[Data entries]
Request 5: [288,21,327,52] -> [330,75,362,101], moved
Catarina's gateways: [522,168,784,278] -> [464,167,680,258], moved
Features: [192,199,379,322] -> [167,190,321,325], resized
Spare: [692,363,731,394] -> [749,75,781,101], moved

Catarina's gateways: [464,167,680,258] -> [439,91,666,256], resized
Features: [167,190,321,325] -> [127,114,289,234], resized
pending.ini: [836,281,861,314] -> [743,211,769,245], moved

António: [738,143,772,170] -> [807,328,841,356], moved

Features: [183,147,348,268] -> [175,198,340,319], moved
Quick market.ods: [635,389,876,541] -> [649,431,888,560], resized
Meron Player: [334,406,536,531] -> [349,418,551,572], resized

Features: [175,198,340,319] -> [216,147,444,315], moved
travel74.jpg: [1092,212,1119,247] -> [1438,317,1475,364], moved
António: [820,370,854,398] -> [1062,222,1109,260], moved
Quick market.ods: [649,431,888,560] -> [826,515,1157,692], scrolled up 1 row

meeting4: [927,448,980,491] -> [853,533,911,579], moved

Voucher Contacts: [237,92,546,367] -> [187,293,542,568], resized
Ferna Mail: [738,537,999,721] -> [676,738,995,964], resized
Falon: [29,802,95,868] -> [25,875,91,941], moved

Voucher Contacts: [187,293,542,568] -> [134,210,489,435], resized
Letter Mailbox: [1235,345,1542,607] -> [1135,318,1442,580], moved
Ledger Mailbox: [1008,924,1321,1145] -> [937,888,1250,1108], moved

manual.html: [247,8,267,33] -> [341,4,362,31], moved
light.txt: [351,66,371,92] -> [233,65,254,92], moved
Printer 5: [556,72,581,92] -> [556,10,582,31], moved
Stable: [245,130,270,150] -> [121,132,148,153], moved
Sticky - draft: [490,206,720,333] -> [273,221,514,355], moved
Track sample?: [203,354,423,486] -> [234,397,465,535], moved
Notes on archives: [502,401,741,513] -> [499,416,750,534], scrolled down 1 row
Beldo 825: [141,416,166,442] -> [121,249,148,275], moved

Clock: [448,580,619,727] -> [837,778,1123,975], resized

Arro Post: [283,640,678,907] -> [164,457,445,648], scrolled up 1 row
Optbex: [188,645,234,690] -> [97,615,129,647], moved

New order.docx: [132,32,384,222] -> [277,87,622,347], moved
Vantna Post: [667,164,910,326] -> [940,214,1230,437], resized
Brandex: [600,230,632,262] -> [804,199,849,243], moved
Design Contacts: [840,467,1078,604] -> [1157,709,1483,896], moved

◆ **WORK ORDER**
Each record is to be given again in full, exactly as it reads.

◆ **RESULT FOR THIS TASK**
Request 5: [288,21,327,52] -> [330,75,362,101], moved
Catarina's gateways: [522,168,784,278] -> [464,167,680,258], moved
Features: [192,199,379,322] -> [167,190,321,325], resized
Spare: [692,363,731,394] -> [749,75,781,101], moved

Catarina's gateways: [464,167,680,258] -> [439,91,666,256], resized
Features: [167,190,321,325] -> [127,114,289,234], resized
pending.ini: [836,281,861,314] -> [743,211,769,245], moved

António: [738,143,772,170] -> [807,328,841,356], moved

Features: [183,147,348,268] -> [175,198,340,319], moved
Quick market.ods: [635,389,876,541] -> [649,431,888,560], resized
Meron Player: [334,406,536,531] -> [349,418,551,572], resized

Features: [175,198,340,319] -> [216,147,444,315], moved
travel74.jpg: [1092,212,1119,247] -> [1438,317,1475,364], moved
António: [820,370,854,398] -> [1062,222,1109,260], moved
Quick market.ods: [649,431,888,560] -> [826,515,1157,692], scrolled up 1 row

meeting4: [927,448,980,491] -> [853,533,911,579], moved

Voucher Contacts: [237,92,546,367] -> [187,293,542,568], resized
Ferna Mail: [738,537,999,721] -> [676,738,995,964], resized
Falon: [29,802,95,868] -> [25,875,91,941], moved

Voucher Contacts: [187,293,542,568] -> [134,210,489,435], resized
Letter Mailbox: [1235,345,1542,607] -> [1135,318,1442,580], moved
Ledger Mailbox: [1008,924,1321,1145] -> [937,888,1250,1108], moved

manual.html: [247,8,267,33] -> [341,4,362,31], moved
light.txt: [351,66,371,92] -> [233,65,254,92], moved
Printer 5: [556,72,581,92] -> [556,10,582,31], moved
Stable: [245,130,270,150] -> [121,132,148,153], moved
Sticky - draft: [490,206,720,333] -> [273,221,514,355], moved
Track sample?: [203,354,423,486] -> [234,397,465,535], moved
Notes on archives: [502,401,741,513] -> [499,416,750,534], scrolled down 1 row
Beldo 825: [141,416,166,442] -> [121,249,148,275], moved

Clock: [448,580,619,727] -> [837,778,1123,975], resized

Arro Post: [283,640,678,907] -> [164,457,445,648], scrolled up 1 row
Optbex: [188,645,234,690] -> [97,615,129,647], moved

New order.docx: [132,32,384,222] -> [277,87,622,347], moved
Vantna Post: [667,164,910,326] -> [940,214,1230,437], resized
Brandex: [600,230,632,262] -> [804,199,849,243], moved
Design Contacts: [840,467,1078,604] -> [1157,709,1483,896], moved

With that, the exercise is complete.